## Task
Below are some records; find each line that carries the word "pentagon" and copy it.

## Geometric object motion data
==================================================

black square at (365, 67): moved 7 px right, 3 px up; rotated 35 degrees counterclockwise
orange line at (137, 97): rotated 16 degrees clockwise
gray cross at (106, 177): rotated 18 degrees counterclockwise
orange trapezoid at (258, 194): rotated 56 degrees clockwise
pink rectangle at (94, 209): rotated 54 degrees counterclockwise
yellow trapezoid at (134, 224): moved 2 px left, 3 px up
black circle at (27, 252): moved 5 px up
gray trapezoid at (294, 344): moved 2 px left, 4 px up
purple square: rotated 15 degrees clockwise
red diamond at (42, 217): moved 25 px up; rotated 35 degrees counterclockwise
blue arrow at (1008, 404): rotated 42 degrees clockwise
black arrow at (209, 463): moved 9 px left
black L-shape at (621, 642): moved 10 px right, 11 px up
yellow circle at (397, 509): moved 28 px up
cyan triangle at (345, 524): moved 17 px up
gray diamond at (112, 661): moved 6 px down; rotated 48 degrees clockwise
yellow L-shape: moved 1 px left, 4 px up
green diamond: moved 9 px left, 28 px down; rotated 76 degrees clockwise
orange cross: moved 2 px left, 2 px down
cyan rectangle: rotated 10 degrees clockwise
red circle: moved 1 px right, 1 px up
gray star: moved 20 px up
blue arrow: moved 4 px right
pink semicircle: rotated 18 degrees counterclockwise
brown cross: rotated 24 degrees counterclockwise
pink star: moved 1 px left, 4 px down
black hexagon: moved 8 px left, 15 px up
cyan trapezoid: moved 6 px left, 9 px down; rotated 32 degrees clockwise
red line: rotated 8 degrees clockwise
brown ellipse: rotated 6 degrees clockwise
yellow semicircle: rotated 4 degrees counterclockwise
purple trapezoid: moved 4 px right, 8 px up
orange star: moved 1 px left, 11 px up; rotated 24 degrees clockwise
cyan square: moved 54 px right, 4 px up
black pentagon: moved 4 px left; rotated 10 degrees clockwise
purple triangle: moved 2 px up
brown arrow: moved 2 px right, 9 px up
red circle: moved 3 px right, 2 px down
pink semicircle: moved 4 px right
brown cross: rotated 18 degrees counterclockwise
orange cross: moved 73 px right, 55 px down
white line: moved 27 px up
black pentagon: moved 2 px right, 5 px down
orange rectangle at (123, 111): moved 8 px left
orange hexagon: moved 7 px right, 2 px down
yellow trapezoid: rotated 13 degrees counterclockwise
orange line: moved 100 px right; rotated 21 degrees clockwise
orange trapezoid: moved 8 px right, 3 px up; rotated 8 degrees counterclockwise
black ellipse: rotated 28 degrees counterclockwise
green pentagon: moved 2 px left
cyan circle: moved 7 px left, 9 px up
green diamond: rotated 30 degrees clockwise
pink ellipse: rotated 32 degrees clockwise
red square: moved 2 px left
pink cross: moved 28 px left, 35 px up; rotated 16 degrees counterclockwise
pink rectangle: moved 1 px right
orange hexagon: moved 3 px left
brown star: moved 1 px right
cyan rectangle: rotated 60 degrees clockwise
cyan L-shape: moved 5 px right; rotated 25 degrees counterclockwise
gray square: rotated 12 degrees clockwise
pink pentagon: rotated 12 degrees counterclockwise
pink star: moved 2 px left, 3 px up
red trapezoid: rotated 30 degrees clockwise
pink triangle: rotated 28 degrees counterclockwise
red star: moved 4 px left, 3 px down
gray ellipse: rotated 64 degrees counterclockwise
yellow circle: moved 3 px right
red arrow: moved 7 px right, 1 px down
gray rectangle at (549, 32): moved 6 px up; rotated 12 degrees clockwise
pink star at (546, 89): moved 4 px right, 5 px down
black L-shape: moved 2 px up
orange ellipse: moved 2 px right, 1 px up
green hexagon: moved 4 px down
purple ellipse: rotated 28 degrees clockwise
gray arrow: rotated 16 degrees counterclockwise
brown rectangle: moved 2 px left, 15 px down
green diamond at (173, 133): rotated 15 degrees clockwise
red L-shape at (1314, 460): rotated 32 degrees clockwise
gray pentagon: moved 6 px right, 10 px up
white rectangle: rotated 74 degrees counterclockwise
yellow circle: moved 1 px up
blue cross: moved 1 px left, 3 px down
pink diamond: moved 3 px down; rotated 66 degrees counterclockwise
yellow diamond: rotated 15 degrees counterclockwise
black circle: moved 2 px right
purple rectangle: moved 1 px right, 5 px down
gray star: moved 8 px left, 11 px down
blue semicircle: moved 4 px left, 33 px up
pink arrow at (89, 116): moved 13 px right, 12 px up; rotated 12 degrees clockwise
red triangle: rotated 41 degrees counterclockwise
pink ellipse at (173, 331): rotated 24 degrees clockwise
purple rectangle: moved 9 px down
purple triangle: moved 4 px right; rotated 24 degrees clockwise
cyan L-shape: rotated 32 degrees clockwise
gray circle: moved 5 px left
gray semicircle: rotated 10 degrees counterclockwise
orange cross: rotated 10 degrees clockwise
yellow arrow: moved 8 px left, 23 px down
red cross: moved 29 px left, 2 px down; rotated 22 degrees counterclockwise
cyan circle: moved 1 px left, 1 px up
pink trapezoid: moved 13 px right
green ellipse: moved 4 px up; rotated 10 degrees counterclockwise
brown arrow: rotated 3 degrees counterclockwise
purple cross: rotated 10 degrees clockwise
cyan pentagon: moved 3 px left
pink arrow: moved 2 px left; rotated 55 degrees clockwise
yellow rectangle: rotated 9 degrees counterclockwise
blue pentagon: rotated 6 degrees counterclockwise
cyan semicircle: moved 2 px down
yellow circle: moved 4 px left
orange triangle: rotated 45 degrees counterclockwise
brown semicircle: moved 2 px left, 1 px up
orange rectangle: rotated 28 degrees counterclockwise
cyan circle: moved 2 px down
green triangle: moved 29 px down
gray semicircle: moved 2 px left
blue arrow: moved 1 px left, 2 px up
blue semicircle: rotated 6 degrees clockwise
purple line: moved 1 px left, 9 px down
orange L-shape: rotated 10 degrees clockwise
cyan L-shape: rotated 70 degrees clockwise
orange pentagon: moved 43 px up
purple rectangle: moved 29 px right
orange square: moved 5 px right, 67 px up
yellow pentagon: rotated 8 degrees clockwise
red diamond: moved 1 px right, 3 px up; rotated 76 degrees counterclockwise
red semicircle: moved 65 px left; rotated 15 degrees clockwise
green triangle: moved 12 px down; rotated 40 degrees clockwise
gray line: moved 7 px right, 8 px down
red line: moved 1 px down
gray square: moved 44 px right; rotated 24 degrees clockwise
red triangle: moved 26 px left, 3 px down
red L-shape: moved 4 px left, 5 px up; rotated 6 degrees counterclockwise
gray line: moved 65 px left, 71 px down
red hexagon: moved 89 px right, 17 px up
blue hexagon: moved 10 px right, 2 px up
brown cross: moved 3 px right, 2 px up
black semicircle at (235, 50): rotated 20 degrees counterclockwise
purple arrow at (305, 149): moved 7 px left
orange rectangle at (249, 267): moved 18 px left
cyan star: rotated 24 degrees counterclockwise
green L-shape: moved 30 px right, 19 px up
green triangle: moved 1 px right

==================================================

## Exercise result
black pentagon: moved 4 px left; rotated 10 degrees clockwise
black pentagon: moved 2 px right, 5 px down
green pentagon: moved 2 px left
pink pentagon: rotated 12 degrees counterclockwise
gray pentagon: moved 6 px right, 10 px up
cyan pentagon: moved 3 px left
blue pentagon: rotated 6 degrees counterclockwise
orange pentagon: moved 43 px up
yellow pentagon: rotated 8 degrees clockwise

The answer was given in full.